DATASET:
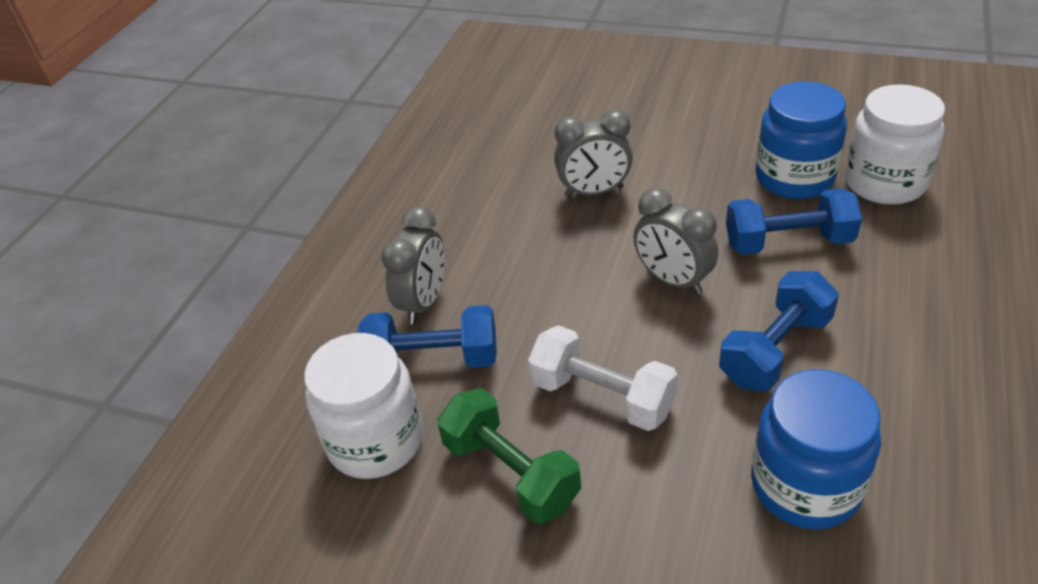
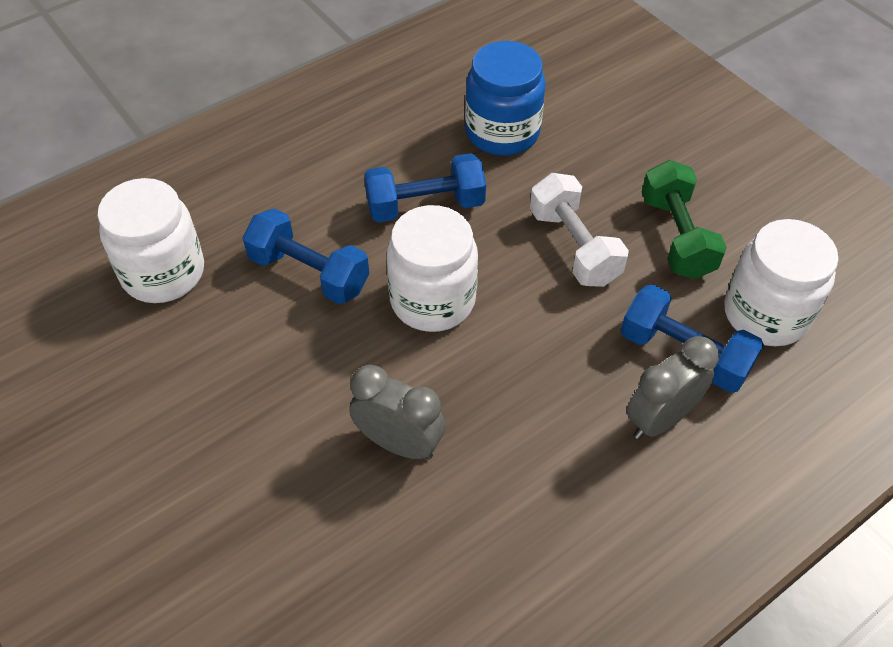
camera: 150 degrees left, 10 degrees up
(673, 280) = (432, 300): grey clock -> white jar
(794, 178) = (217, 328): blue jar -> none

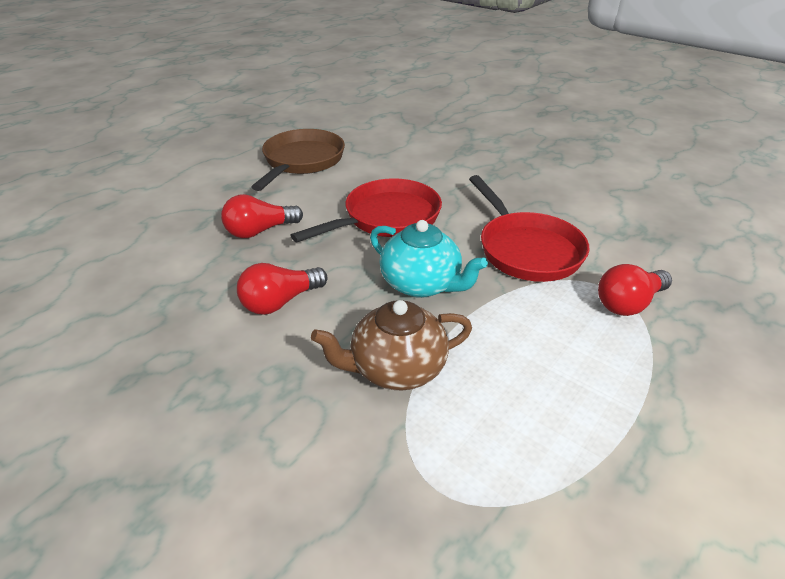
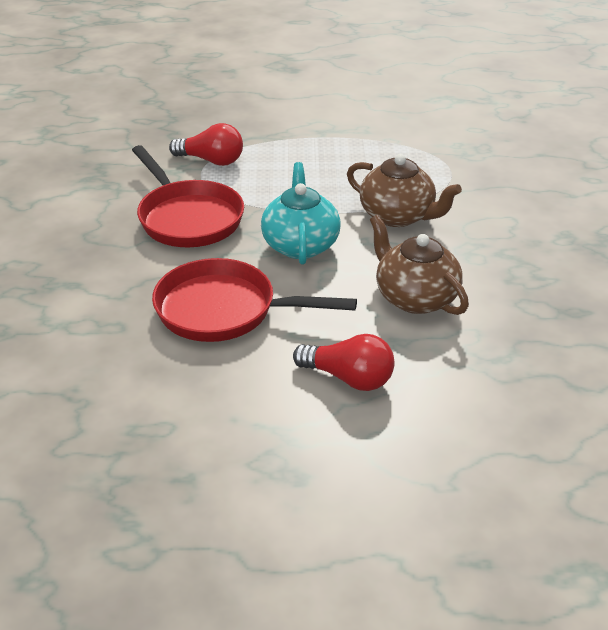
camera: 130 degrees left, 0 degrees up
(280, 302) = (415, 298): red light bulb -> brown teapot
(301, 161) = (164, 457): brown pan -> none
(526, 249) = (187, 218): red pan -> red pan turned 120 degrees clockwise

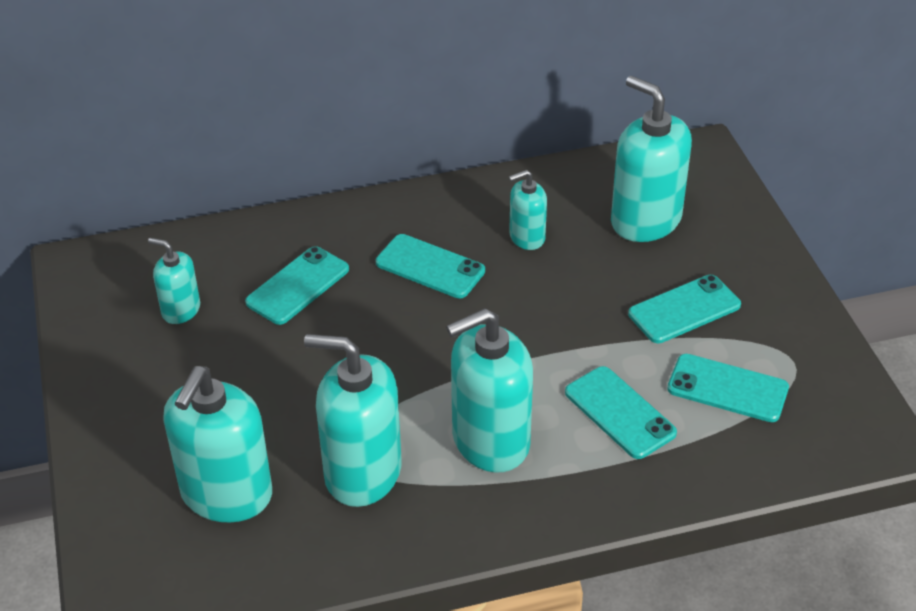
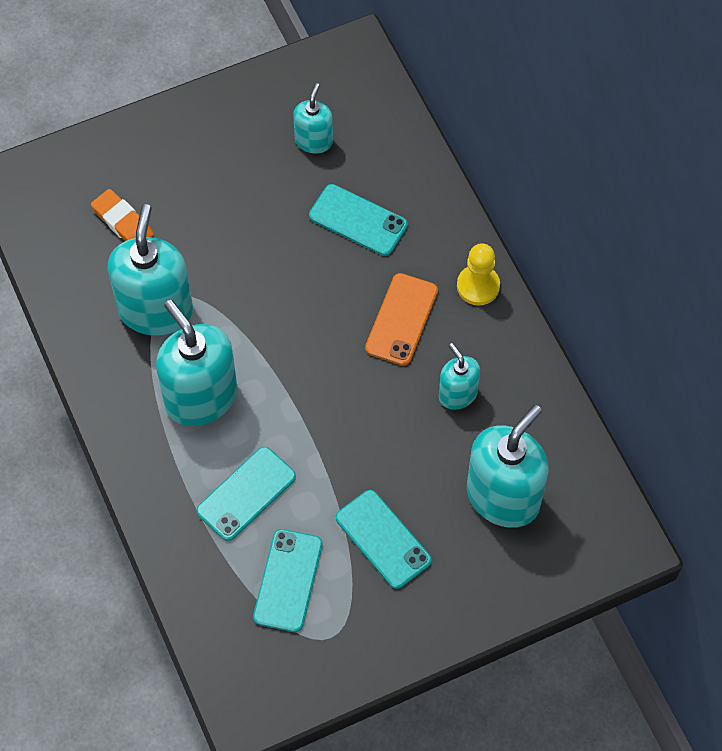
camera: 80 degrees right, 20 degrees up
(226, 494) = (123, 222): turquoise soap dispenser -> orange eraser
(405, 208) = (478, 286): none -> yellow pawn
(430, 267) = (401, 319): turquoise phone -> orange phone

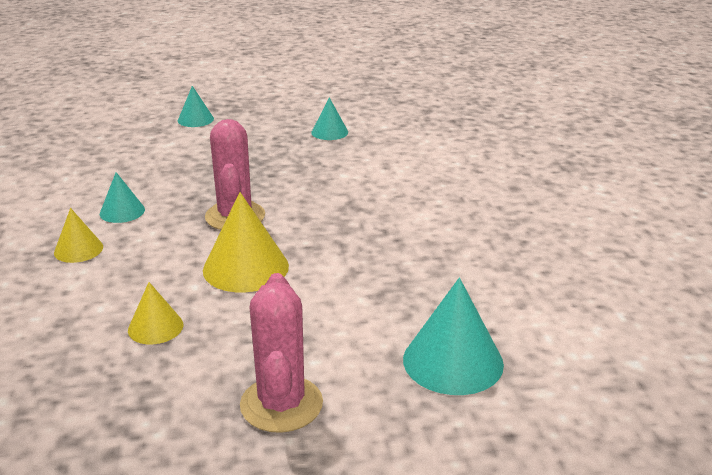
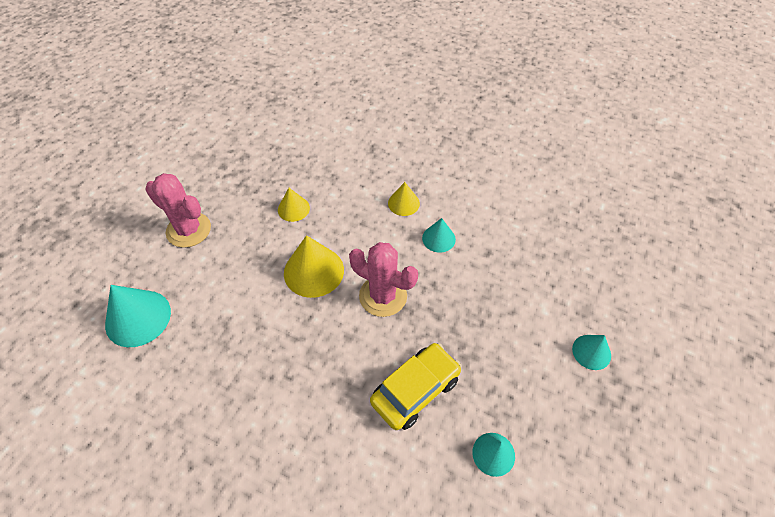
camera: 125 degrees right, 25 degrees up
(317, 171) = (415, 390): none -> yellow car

* * *

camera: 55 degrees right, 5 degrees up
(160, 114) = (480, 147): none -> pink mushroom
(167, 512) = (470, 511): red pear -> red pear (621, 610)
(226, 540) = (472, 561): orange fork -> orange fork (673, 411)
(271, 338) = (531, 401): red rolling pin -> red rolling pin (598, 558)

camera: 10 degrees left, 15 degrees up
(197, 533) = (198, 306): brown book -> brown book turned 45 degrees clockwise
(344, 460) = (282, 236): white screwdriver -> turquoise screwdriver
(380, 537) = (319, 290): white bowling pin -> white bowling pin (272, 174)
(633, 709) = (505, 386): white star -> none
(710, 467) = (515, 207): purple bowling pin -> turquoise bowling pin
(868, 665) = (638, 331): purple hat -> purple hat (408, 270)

EXERCISE BRIEF: From the records above, print only the lines between the one holding "(380, 537) = (319, 290): white" and the one holding "(868, 665) = (638, 331): purple", inclusive, exactly as they stand.

ANSWER BOX:
(380, 537) = (319, 290): white bowling pin -> white bowling pin (272, 174)
(633, 709) = (505, 386): white star -> none
(710, 467) = (515, 207): purple bowling pin -> turquoise bowling pin
(868, 665) = (638, 331): purple hat -> purple hat (408, 270)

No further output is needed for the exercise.